**Task prompt**. Go from the first line below to the one with "Someone carried the nut (red)" and print each line exactly.

(Source records begins)

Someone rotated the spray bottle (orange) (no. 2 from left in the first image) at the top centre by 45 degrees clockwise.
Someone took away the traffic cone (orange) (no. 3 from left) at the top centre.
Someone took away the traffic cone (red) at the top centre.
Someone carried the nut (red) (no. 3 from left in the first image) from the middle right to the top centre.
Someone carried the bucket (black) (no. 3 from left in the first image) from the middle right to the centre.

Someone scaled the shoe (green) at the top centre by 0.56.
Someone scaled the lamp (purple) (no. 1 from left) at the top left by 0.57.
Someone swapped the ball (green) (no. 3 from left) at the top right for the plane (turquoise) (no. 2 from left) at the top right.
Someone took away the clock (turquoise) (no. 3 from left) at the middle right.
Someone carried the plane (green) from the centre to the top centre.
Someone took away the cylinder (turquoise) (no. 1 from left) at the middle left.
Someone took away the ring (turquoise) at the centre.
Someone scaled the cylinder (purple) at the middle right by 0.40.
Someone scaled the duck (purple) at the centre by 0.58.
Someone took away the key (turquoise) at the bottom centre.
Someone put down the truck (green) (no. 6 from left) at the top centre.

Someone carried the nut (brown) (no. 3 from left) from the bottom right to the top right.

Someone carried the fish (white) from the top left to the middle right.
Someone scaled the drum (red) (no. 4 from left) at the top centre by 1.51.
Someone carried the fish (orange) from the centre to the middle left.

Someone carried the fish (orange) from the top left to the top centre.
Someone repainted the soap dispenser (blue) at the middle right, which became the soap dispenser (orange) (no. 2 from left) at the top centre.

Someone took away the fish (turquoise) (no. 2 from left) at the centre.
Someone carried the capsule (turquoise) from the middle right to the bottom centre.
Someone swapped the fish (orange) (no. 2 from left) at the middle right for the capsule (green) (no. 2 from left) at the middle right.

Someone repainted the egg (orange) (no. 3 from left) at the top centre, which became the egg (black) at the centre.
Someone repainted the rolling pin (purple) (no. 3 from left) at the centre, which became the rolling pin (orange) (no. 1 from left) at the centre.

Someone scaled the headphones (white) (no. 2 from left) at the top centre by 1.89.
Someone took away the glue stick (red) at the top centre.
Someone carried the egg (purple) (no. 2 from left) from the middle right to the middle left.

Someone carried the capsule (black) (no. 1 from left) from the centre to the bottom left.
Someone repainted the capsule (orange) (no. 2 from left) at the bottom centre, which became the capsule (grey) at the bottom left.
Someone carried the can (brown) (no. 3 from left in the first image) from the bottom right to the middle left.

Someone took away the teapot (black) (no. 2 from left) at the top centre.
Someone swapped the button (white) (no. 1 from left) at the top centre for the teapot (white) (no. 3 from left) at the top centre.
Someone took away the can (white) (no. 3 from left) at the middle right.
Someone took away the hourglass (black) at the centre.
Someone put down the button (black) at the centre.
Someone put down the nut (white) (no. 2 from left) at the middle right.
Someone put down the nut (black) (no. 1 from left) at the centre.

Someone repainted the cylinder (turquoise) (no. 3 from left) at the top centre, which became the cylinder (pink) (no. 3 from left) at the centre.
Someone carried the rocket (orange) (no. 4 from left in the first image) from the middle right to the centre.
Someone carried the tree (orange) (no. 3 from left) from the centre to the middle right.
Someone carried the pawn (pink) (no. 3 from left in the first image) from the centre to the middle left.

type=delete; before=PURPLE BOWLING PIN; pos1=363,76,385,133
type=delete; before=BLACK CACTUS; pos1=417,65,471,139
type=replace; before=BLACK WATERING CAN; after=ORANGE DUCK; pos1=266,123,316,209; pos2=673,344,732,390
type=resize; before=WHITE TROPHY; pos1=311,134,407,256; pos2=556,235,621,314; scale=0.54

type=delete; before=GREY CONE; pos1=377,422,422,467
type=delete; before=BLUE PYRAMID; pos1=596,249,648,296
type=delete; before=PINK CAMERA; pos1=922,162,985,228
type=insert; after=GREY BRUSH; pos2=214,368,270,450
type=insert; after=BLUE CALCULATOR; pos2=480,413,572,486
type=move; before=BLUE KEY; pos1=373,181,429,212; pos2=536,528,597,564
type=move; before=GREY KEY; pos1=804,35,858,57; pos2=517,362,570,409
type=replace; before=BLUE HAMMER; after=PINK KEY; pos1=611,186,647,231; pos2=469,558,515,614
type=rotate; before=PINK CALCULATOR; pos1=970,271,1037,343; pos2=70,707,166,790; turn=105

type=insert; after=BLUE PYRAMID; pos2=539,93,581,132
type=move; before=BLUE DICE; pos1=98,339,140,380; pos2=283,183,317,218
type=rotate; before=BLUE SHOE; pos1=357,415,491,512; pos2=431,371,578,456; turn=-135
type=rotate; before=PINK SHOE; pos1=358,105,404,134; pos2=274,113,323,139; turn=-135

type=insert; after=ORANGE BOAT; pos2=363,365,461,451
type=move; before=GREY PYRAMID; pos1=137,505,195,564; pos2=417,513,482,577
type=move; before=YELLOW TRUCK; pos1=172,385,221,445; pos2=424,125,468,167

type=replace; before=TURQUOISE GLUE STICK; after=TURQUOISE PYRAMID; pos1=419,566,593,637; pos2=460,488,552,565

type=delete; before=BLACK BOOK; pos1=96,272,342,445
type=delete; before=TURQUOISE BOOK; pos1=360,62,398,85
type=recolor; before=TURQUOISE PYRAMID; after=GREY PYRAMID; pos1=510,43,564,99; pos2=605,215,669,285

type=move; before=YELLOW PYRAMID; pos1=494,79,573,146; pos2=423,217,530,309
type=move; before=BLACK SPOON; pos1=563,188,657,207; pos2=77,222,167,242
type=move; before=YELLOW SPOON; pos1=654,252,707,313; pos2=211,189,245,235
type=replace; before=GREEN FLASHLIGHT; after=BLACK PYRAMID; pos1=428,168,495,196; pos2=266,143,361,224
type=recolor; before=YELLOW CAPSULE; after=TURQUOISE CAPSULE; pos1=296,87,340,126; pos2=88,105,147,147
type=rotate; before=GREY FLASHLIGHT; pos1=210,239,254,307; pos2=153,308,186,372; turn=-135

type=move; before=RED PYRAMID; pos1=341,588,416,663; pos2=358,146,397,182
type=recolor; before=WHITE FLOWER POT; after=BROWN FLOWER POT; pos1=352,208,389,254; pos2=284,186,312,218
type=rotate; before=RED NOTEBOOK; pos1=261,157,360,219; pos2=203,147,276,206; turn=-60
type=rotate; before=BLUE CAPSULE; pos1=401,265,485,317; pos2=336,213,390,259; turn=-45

(Source records ends)

**Exercise response**.
Someone rotated the spray bottle (orange) (no. 2 from left in the first image) at the top centre by 45 degrees clockwise.
Someone took away the traffic cone (orange) (no. 3 from left) at the top centre.
Someone took away the traffic cone (red) at the top centre.
Someone carried the nut (red) (no. 3 from left in the first image) from the middle right to the top centre.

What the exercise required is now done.